Reproduce each line of the material exactly, minus any picture.

DATASET EXTRACT Start Marker

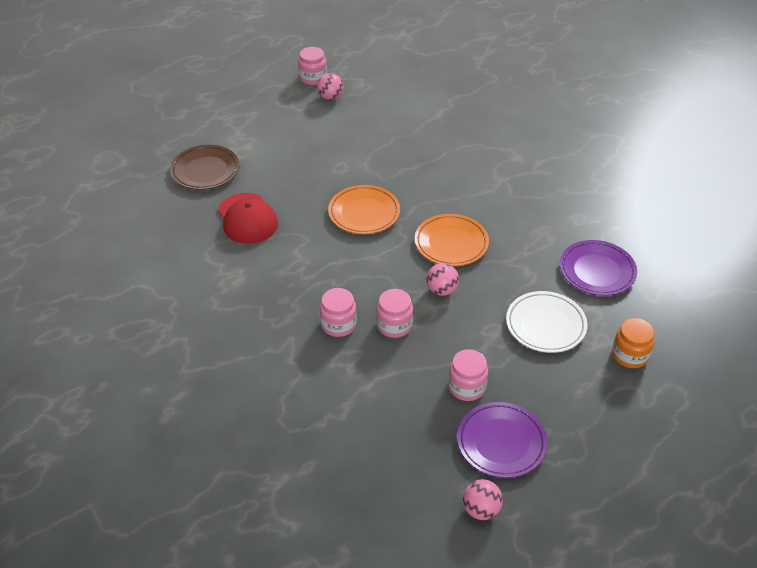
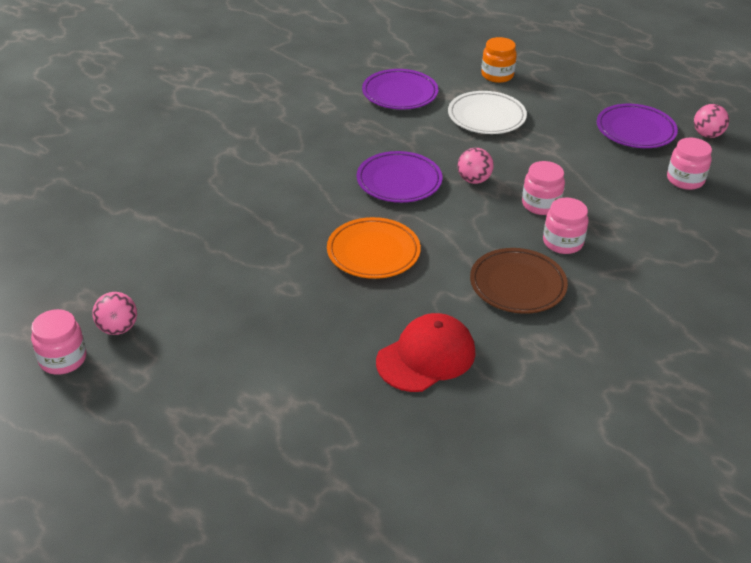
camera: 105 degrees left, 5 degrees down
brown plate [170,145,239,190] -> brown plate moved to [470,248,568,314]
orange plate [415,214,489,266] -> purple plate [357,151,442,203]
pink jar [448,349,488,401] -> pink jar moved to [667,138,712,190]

DATASET EXTRACT End Marker

TASK ANSWER:
camera: 105 degrees left, 5 degrees down
brown plate [170,145,239,190] -> brown plate moved to [470,248,568,314]
orange plate [415,214,489,266] -> purple plate [357,151,442,203]
pink jar [448,349,488,401] -> pink jar moved to [667,138,712,190]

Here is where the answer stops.